__Your objective__
Start at the line holding "camera: 15 degrees left, 0 degrees up". Write out that line and each one after it to the end of the data, unchanged.

__Source information__

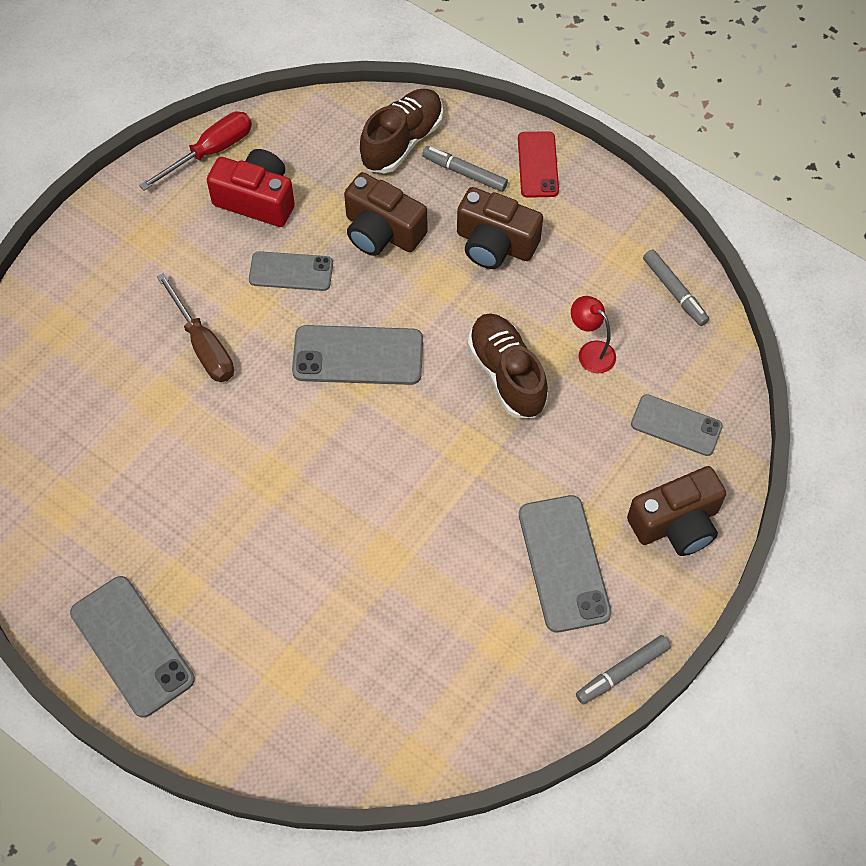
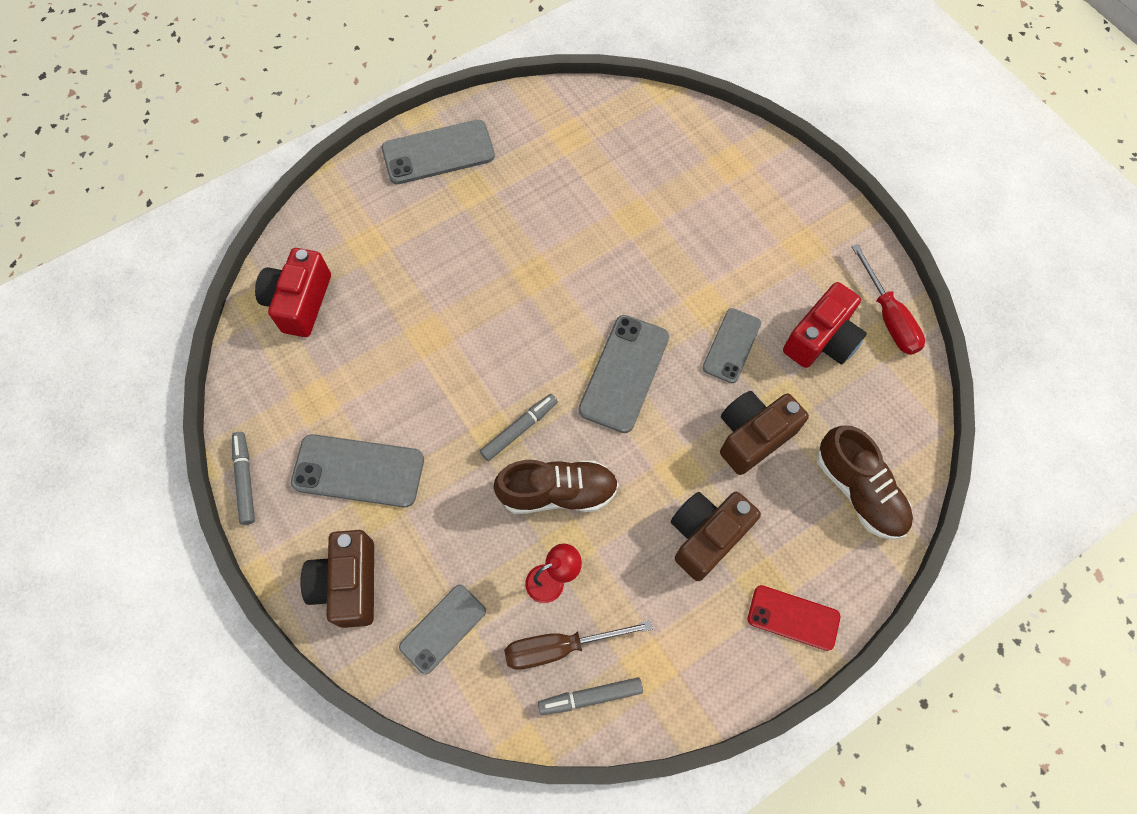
camera: 110 degrees right, 5 degrees up
brown screwdriver [157,273,234,382] -> brown screwdriver moved to [504,620,653,670]
grey marker [422,146,508,192] -> grey marker moved to [480,394,558,461]
none -> red camera [255,248,331,337]

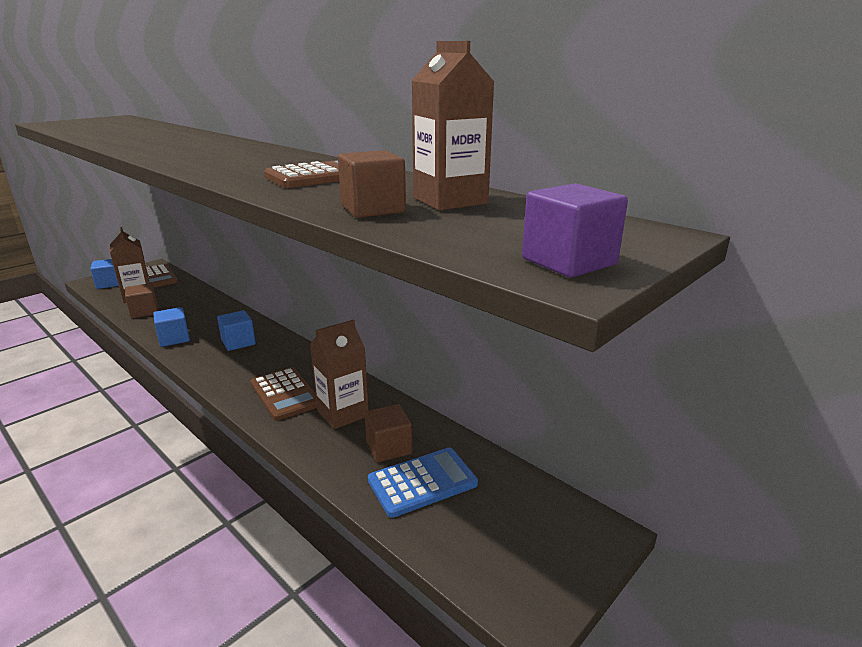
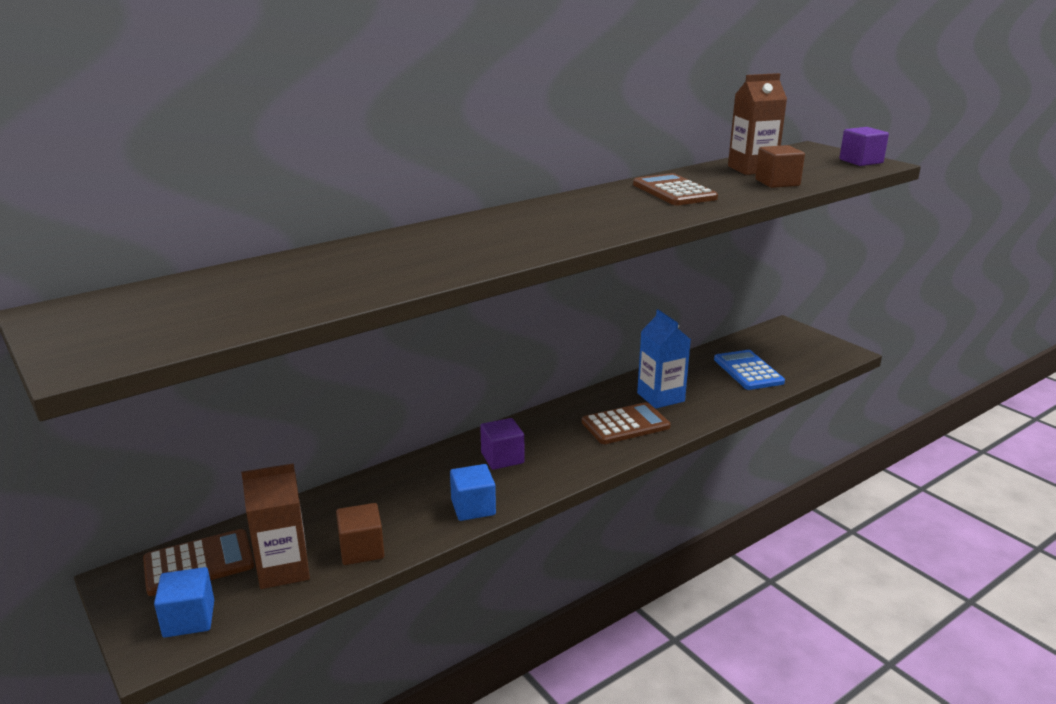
camera: 80 degrees left, 0 degrees up
blue cube [217,310,256,351] -> purple cube [480,418,524,470]
brown carton [310,319,369,429] -> blue carton [637,309,691,409]
brown cube [365,404,412,462] -> none

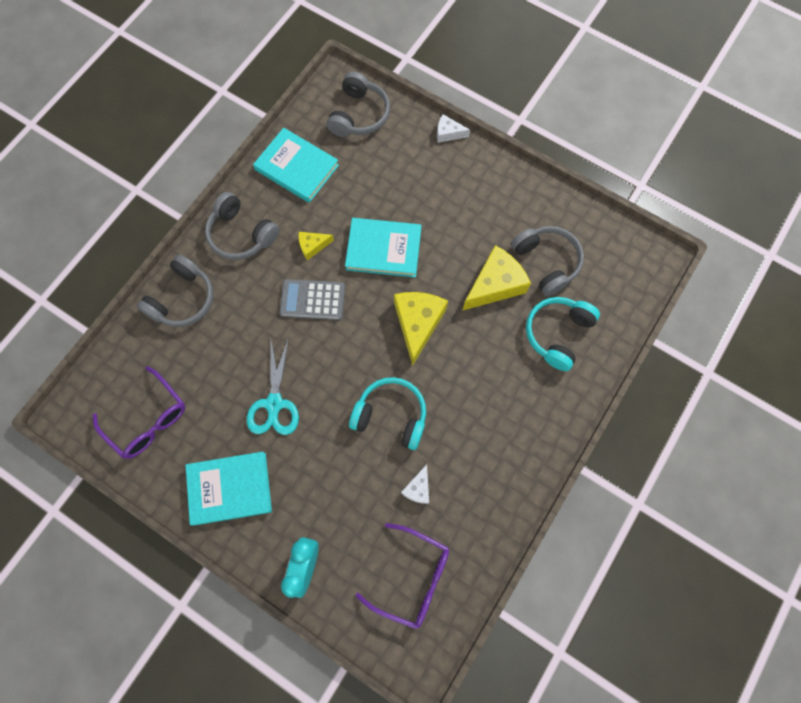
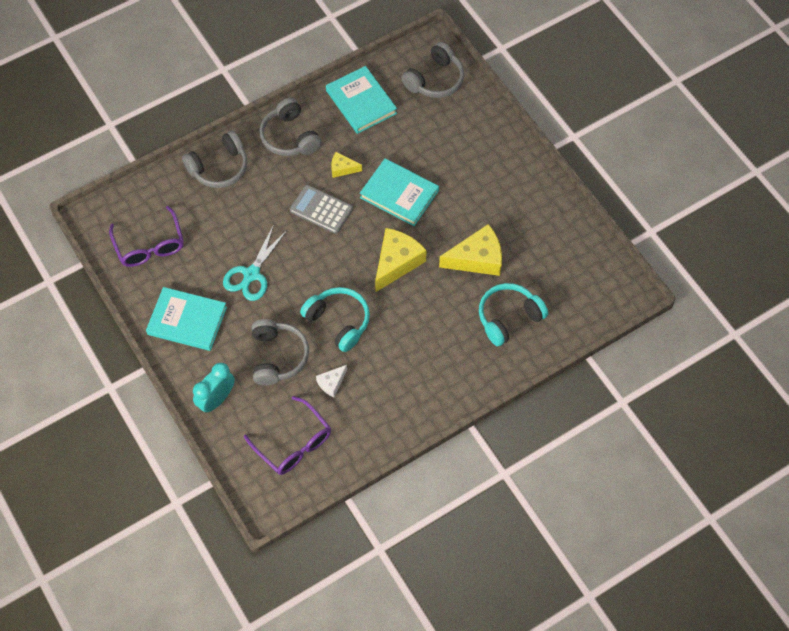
camera: 25 degrees right, 10 degrees down
white cheese [437,114,470,143] -> none
grey headphones [511,226,584,297] -> grey headphones moved to [252,319,309,385]

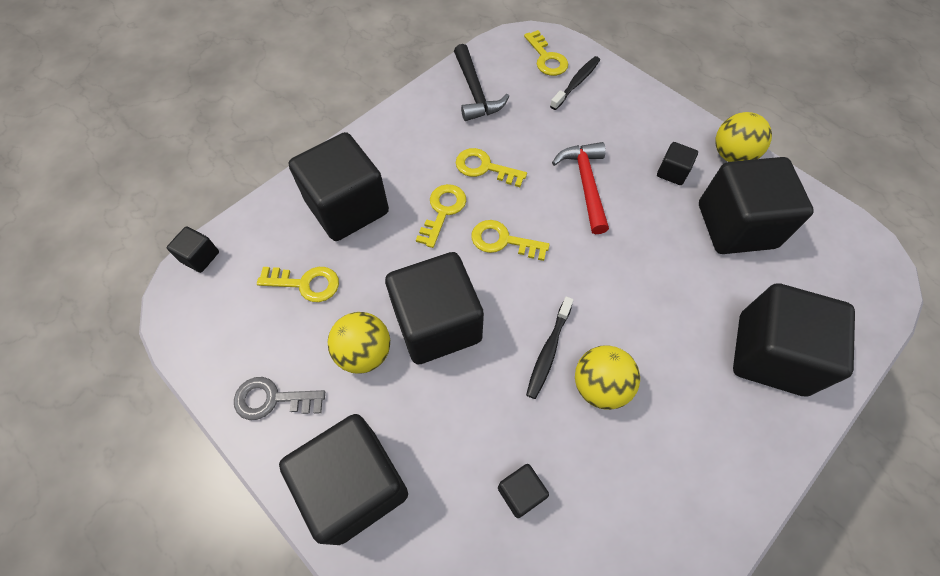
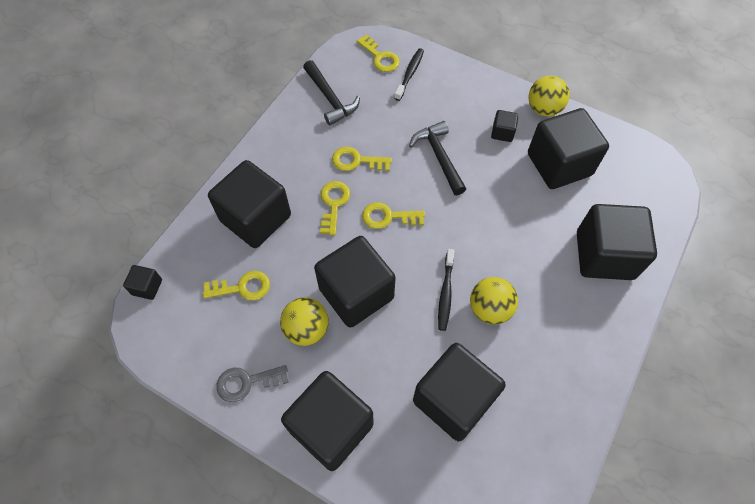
camera: 15 degrees left, 0 degrees up
black cube [498,464,549,518] -> black cube [413,343,506,441], size x2.31
red hammer [552,142,609,234] -> black hammer [409,121,466,195]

__Task answer__
camera: 15 degrees left, 0 degrees up
black cube [498,464,549,518] -> black cube [413,343,506,441], size x2.31
red hammer [552,142,609,234] -> black hammer [409,121,466,195]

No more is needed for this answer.